### [WHAT YOU HAVE TO DO]
Look through the data below, and copy each line that carries the word "test".

---------------

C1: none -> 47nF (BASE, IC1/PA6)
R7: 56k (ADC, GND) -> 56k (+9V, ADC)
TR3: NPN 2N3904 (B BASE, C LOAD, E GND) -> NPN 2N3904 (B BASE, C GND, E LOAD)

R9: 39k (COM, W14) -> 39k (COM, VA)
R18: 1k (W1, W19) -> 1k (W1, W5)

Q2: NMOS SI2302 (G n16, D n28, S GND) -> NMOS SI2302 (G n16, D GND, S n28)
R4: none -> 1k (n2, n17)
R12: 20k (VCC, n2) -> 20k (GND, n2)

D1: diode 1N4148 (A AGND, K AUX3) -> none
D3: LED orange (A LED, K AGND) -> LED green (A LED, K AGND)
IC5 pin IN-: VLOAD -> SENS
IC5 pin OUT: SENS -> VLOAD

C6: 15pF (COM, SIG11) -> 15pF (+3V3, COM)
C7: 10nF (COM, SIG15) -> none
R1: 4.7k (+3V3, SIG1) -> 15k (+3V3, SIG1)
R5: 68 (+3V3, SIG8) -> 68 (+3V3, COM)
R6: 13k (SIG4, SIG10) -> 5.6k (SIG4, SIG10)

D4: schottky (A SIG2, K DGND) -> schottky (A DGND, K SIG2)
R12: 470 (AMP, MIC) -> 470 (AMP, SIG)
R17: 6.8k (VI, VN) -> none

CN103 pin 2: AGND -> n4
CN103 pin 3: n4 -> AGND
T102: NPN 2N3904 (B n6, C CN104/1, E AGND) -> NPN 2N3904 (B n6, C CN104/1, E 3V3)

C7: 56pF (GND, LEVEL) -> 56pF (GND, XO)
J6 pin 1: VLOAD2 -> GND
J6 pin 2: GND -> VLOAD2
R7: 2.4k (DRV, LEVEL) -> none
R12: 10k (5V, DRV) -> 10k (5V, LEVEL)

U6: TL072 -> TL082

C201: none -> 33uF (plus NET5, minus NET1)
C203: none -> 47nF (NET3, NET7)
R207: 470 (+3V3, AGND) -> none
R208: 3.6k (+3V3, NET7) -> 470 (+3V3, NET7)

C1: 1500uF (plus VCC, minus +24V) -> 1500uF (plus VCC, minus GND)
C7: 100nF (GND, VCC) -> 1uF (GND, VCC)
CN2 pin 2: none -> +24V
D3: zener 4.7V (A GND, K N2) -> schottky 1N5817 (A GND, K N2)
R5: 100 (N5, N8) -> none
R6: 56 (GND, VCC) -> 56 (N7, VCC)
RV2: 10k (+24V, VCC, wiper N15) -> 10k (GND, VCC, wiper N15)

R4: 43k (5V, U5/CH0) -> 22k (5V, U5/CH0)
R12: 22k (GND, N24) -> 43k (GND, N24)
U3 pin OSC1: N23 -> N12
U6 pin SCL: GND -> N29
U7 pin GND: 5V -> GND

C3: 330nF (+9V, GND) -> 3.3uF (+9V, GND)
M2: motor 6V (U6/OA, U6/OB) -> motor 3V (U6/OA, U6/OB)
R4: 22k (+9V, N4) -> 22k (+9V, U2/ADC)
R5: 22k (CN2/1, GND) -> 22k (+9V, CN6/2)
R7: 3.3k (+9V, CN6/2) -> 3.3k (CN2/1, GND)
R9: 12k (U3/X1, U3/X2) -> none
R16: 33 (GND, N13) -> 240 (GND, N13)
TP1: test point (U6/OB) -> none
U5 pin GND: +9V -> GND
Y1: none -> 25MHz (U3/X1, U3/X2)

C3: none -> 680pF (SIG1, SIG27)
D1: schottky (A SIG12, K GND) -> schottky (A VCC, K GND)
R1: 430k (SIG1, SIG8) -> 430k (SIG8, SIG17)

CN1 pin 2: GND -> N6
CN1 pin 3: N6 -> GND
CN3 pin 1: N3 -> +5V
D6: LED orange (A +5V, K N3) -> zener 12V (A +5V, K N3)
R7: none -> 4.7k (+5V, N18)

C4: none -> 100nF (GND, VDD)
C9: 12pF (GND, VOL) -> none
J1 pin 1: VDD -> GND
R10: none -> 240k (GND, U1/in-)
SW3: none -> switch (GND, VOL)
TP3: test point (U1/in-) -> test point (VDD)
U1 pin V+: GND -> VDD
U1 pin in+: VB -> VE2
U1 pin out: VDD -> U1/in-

---------------

### [REPLY]
TP1: test point (U6/OB) -> none
TP3: test point (U1/in-) -> test point (VDD)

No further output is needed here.